**REQUIREMENT**
Transcribe the listing exactly; drop the images.

*** Begin section ***

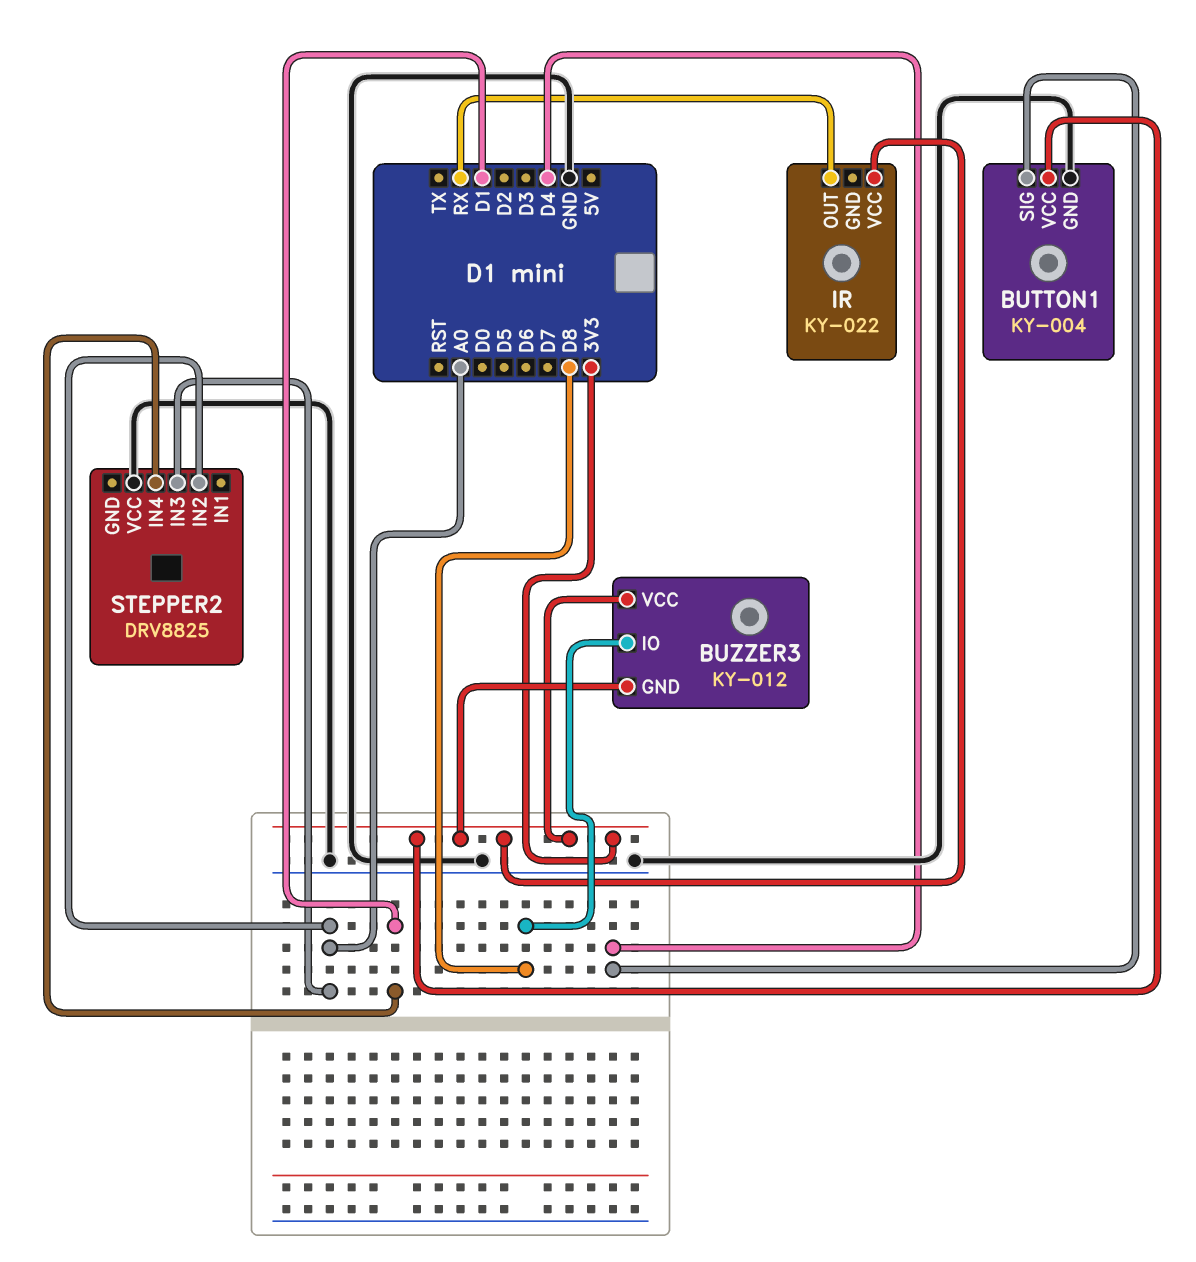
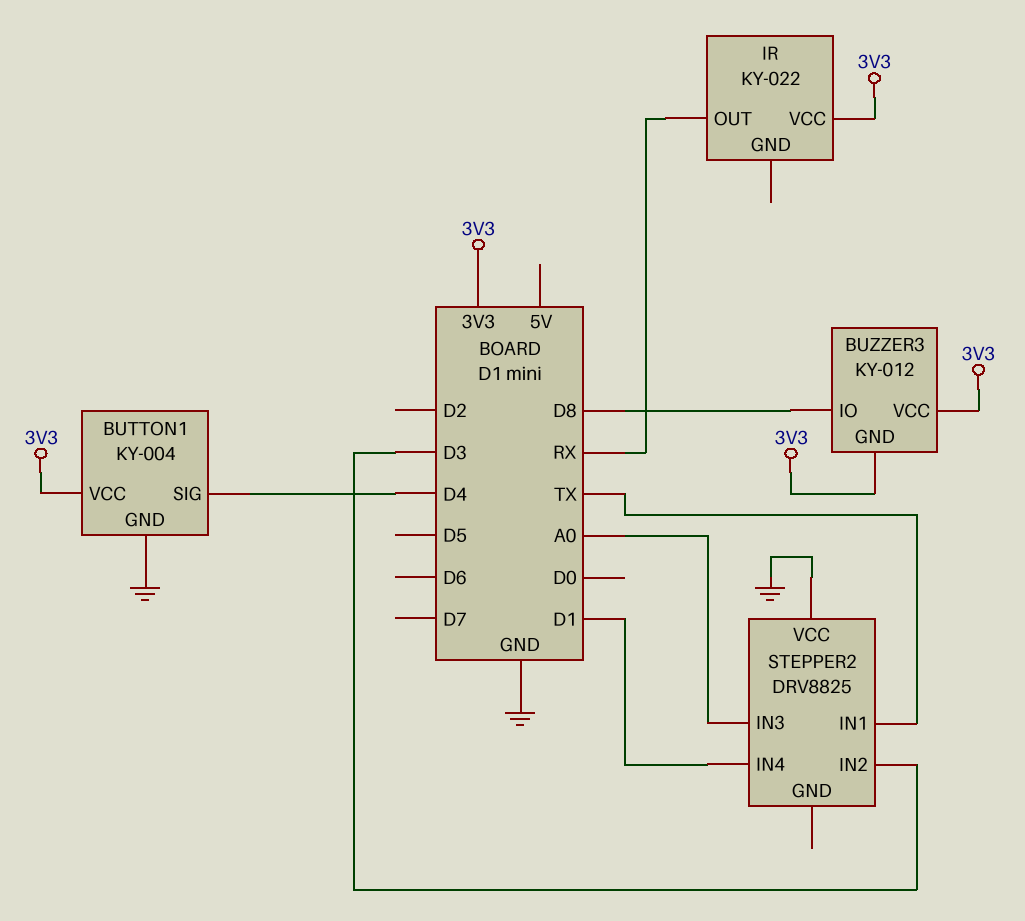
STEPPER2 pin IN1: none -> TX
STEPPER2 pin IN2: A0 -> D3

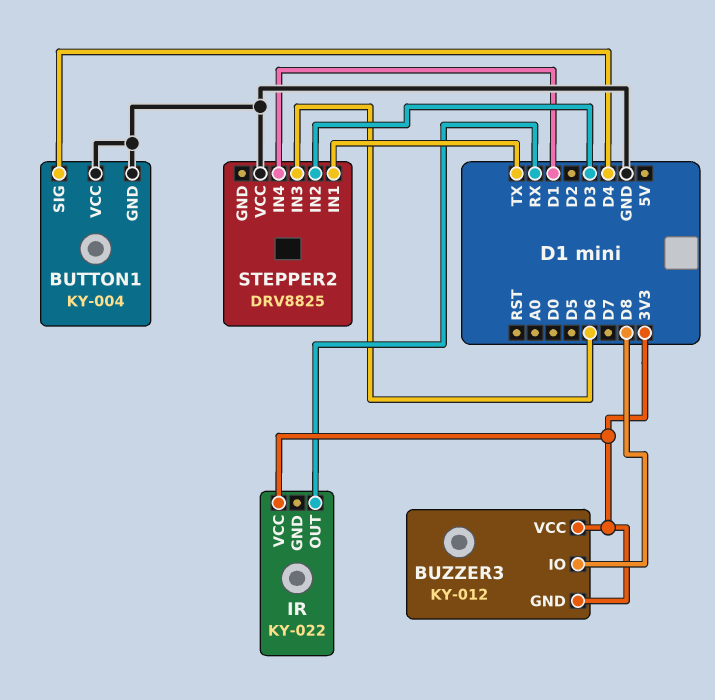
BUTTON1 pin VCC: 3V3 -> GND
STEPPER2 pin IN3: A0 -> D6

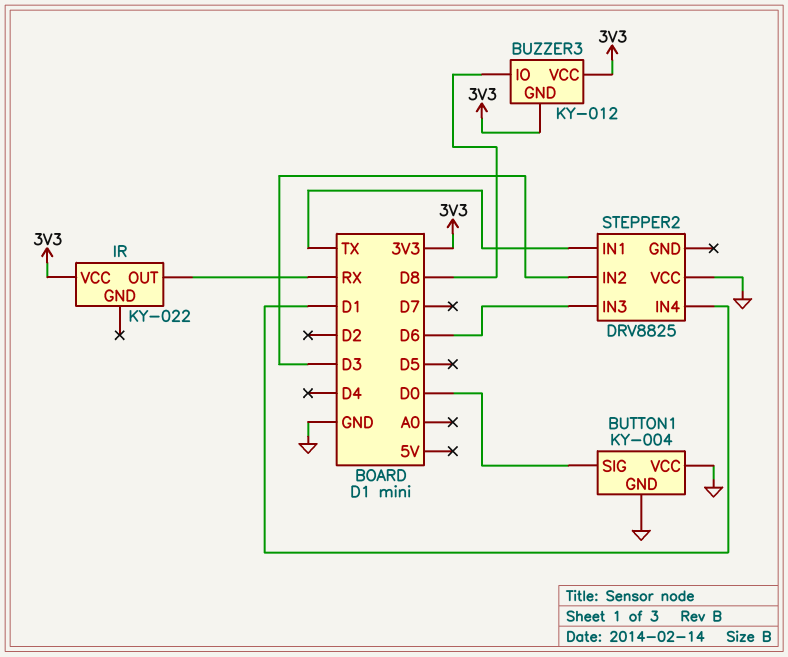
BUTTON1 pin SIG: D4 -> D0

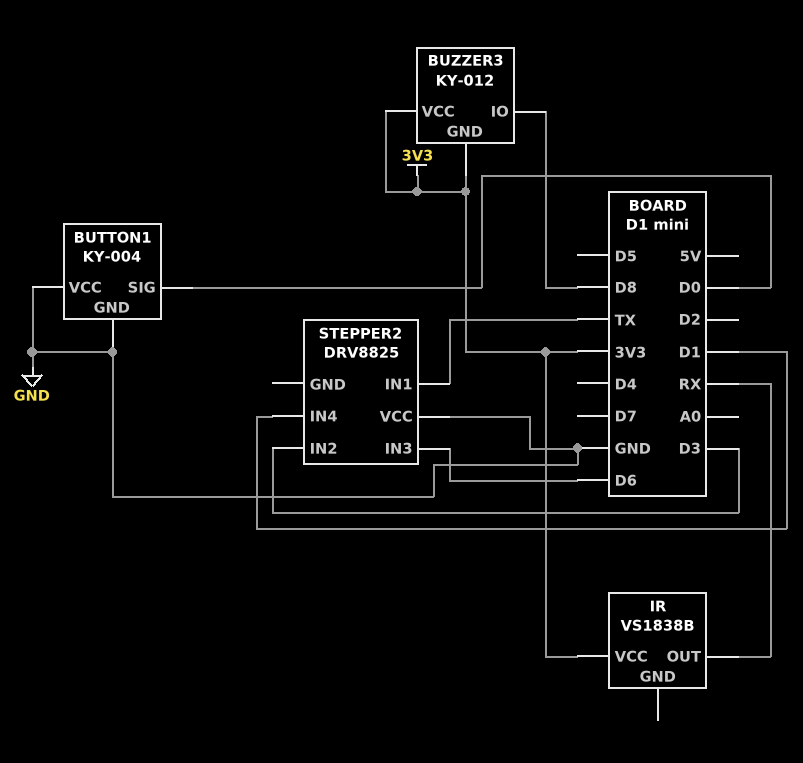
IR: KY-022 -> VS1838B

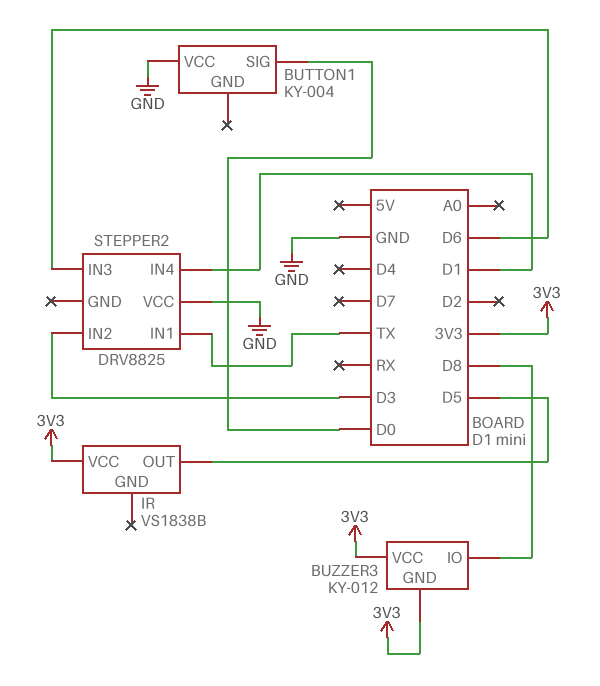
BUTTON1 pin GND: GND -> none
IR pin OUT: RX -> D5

*** End section ***

**RESPONSE**
STEPPER2 pin IN1: none -> TX
STEPPER2 pin IN2: A0 -> D3

BUTTON1 pin VCC: 3V3 -> GND
STEPPER2 pin IN3: A0 -> D6

BUTTON1 pin SIG: D4 -> D0

IR: KY-022 -> VS1838B

BUTTON1 pin GND: GND -> none
IR pin OUT: RX -> D5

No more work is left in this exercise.